### Task
In the entries below, find the line containing "green pyramid: 3 -> 1" and the line containing "yellow carrot: 0 -> 2". Copy those two lines and everything between them exactly, and only that.

### Dataset entries
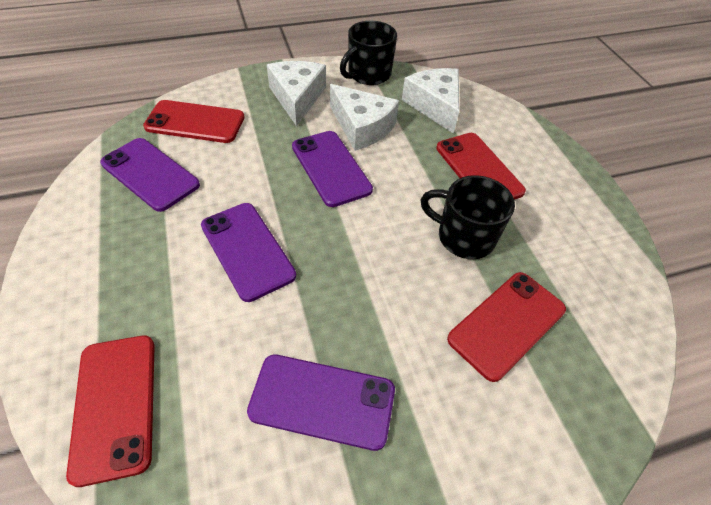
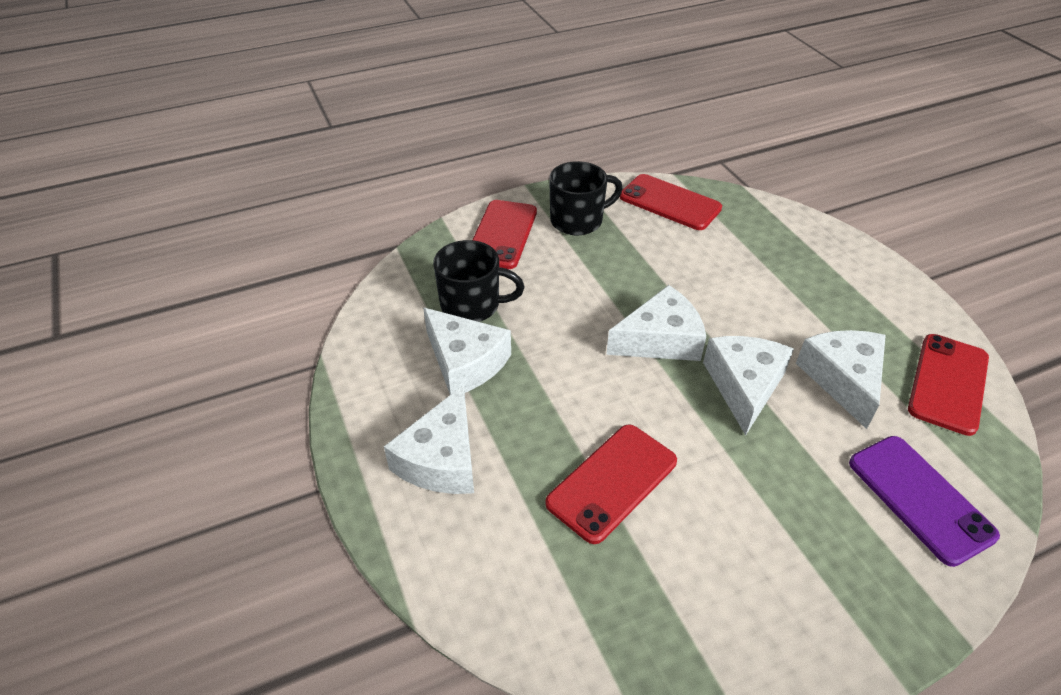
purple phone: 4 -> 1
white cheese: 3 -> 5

...

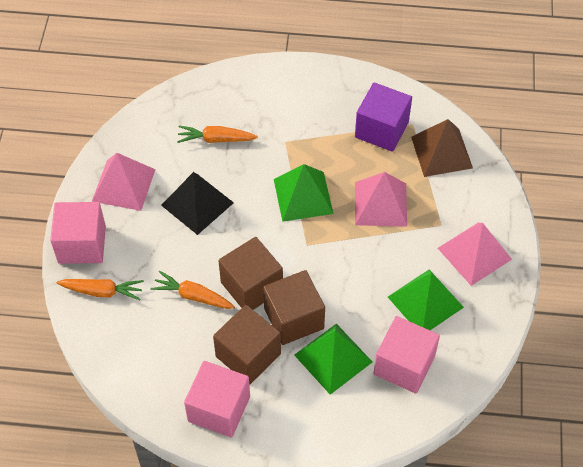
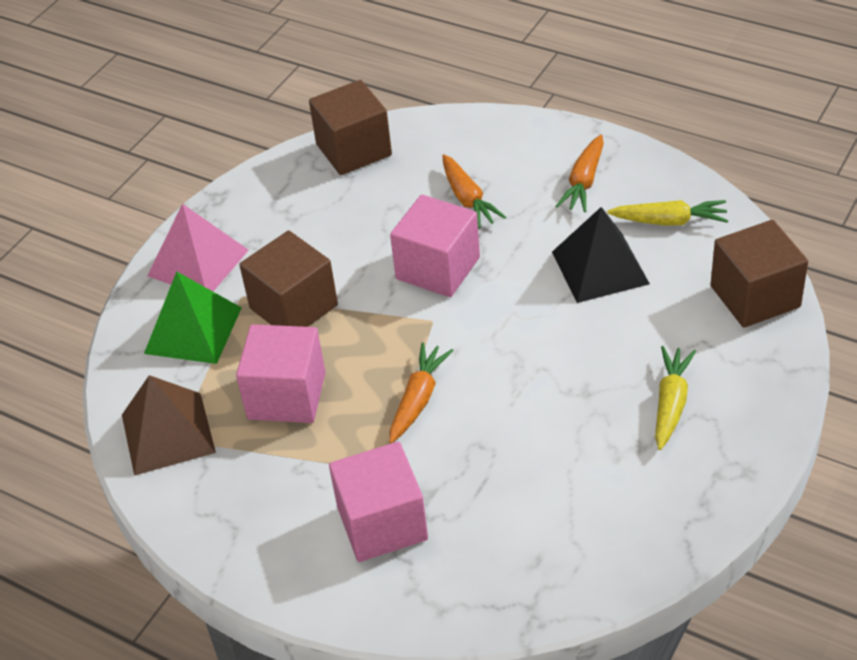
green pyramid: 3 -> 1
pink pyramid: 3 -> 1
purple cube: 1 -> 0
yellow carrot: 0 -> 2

### Solved exercise
green pyramid: 3 -> 1
pink pyramid: 3 -> 1
purple cube: 1 -> 0
yellow carrot: 0 -> 2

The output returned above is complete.